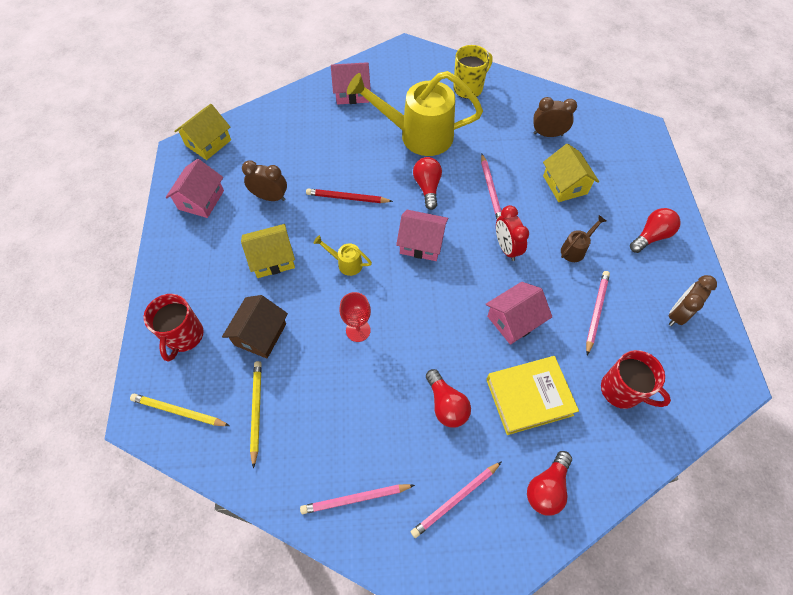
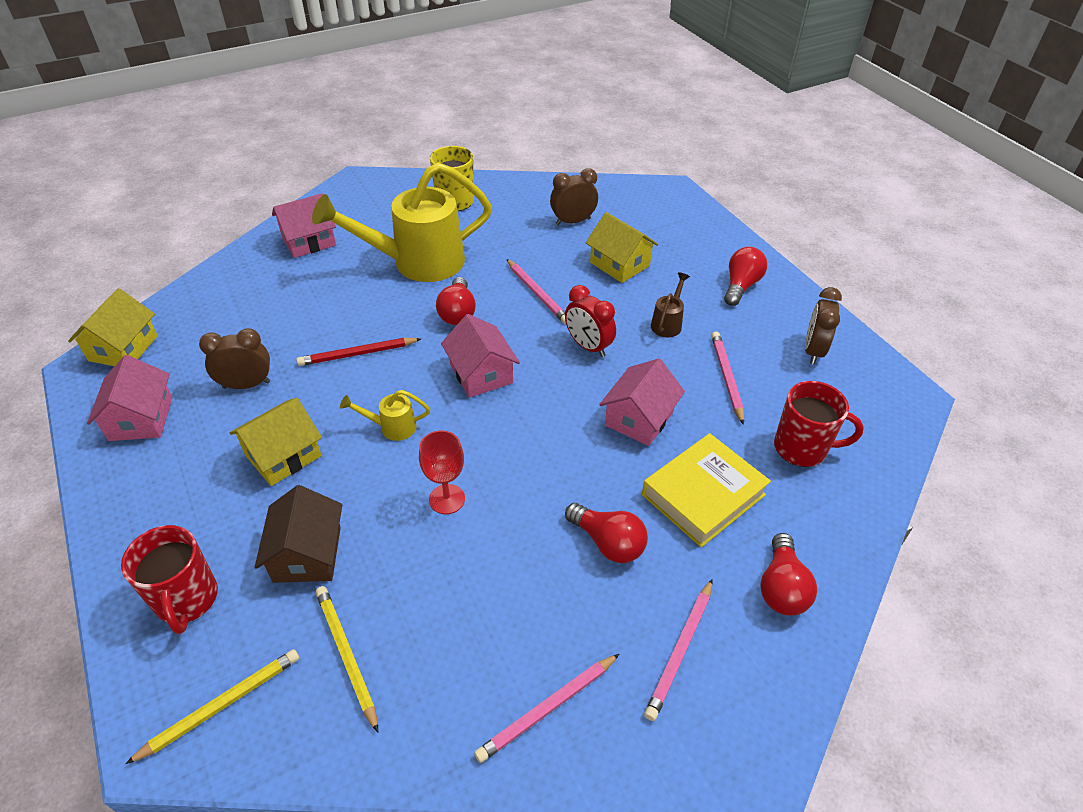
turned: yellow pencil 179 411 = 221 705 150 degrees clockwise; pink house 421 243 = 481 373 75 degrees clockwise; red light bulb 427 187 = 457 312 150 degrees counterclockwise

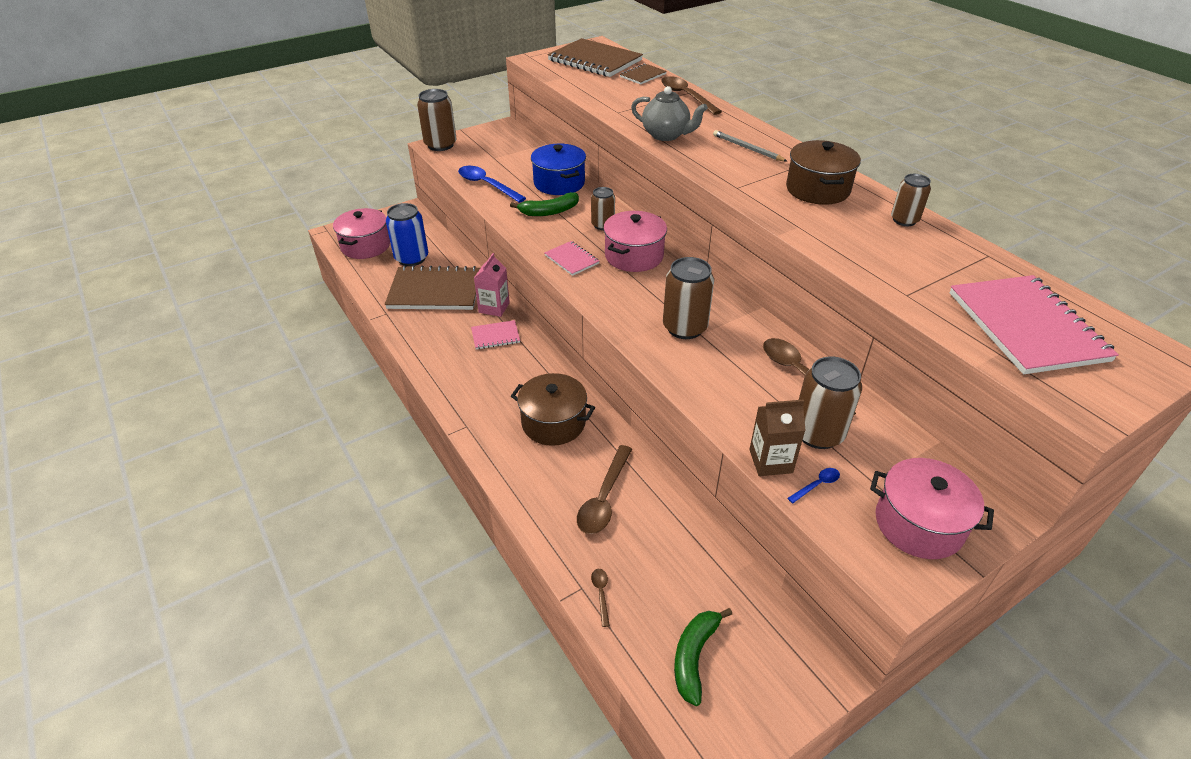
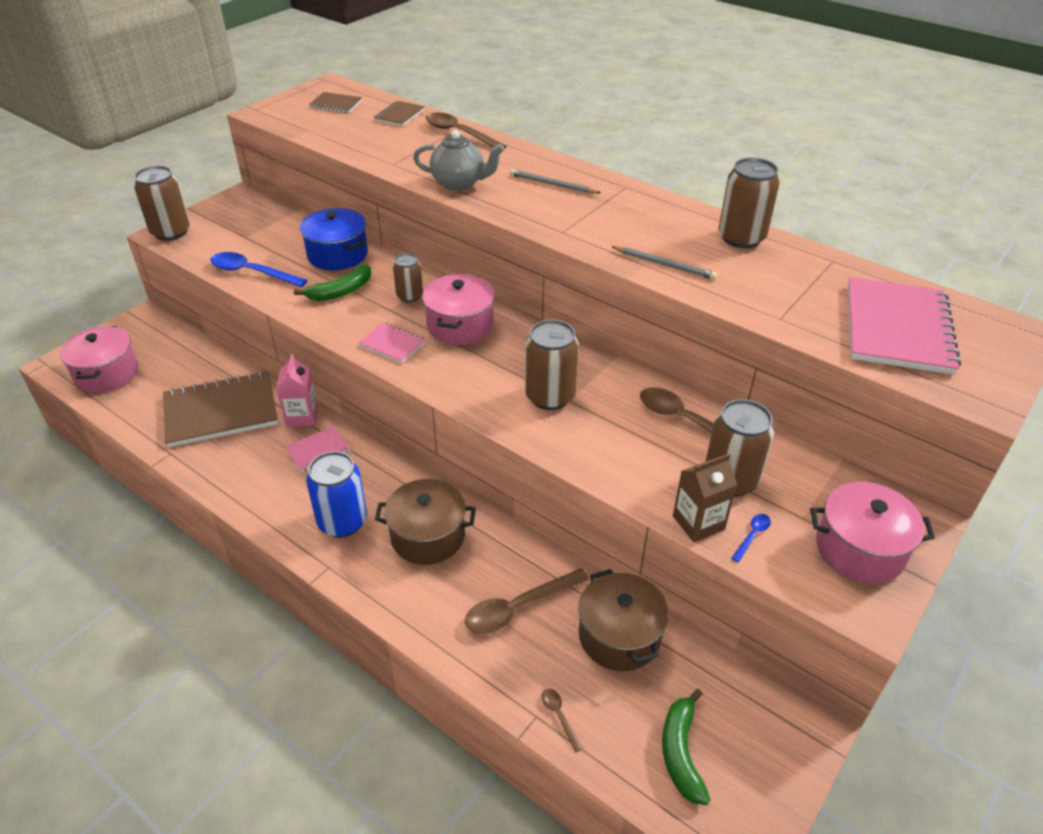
added: grey pencil 664 265
moved: blue can 412 258 to 342 522; brown pot 817 189 to 619 636
turned: brown spoon 604 498 = 518 607 60 degrees clockwise; pink notebook 1026 326 = 897 328 45 degrees clockwise
resized: brown notebook 595 60 = 336 104 x0.48; brown can 904 220 = 741 238 x1.63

Instructions for the task
Restate the data above word for word, omitting every picture.

Response for this exercise
turned: yellow pencil 179 411 = 221 705 150 degrees clockwise; pink house 421 243 = 481 373 75 degrees clockwise; red light bulb 427 187 = 457 312 150 degrees counterclockwise

added: grey pencil 664 265
moved: blue can 412 258 to 342 522; brown pot 817 189 to 619 636
turned: brown spoon 604 498 = 518 607 60 degrees clockwise; pink notebook 1026 326 = 897 328 45 degrees clockwise
resized: brown notebook 595 60 = 336 104 x0.48; brown can 904 220 = 741 238 x1.63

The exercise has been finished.